__WHAT IS NEEDED__:
Omit the pictures and return every entry exactly as written.

*** Opening of MATERIAL FOR THIS EXERCISE ***

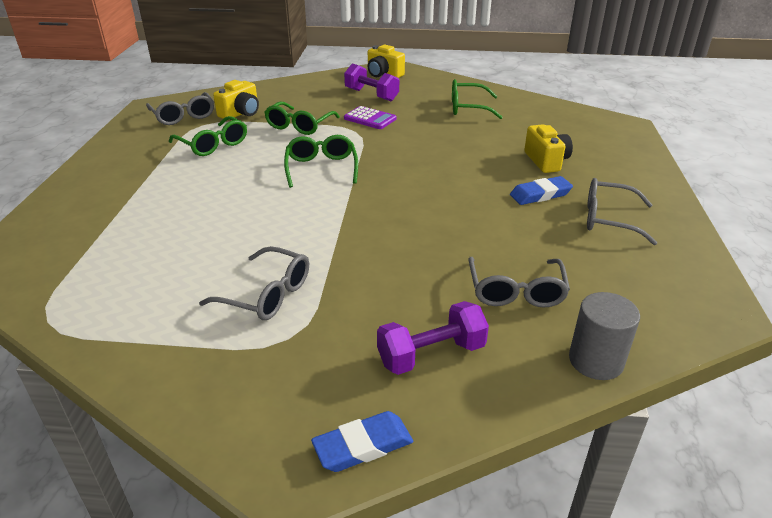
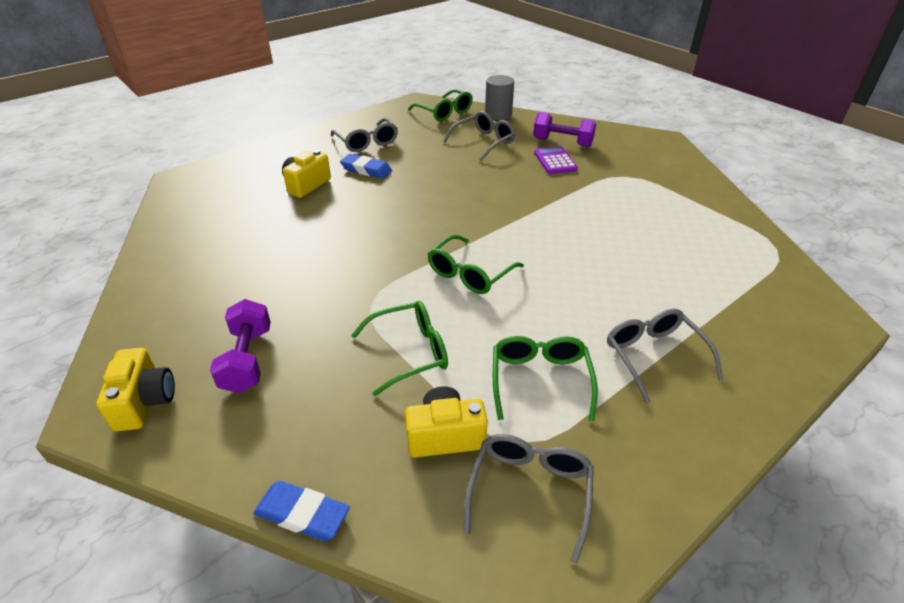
camera: 135 degrees left, 5 degrees up
grey glasses [199,246,309,320] -> grey glasses moved to [607,309,723,403]
blue eraser [311,411,413,472] -> blue eraser moved to [253,481,350,541]
purple calculator [344,106,396,129] -> purple calculator moved to [534,146,578,174]
green glasses [452,79,503,119] -> green glasses moved to [408,89,473,121]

*** Close of MATERIAL FOR THIS EXERCISE ***

__RESULT__:
camera: 135 degrees left, 5 degrees up
grey glasses [199,246,309,320] -> grey glasses moved to [607,309,723,403]
blue eraser [311,411,413,472] -> blue eraser moved to [253,481,350,541]
purple calculator [344,106,396,129] -> purple calculator moved to [534,146,578,174]
green glasses [452,79,503,119] -> green glasses moved to [408,89,473,121]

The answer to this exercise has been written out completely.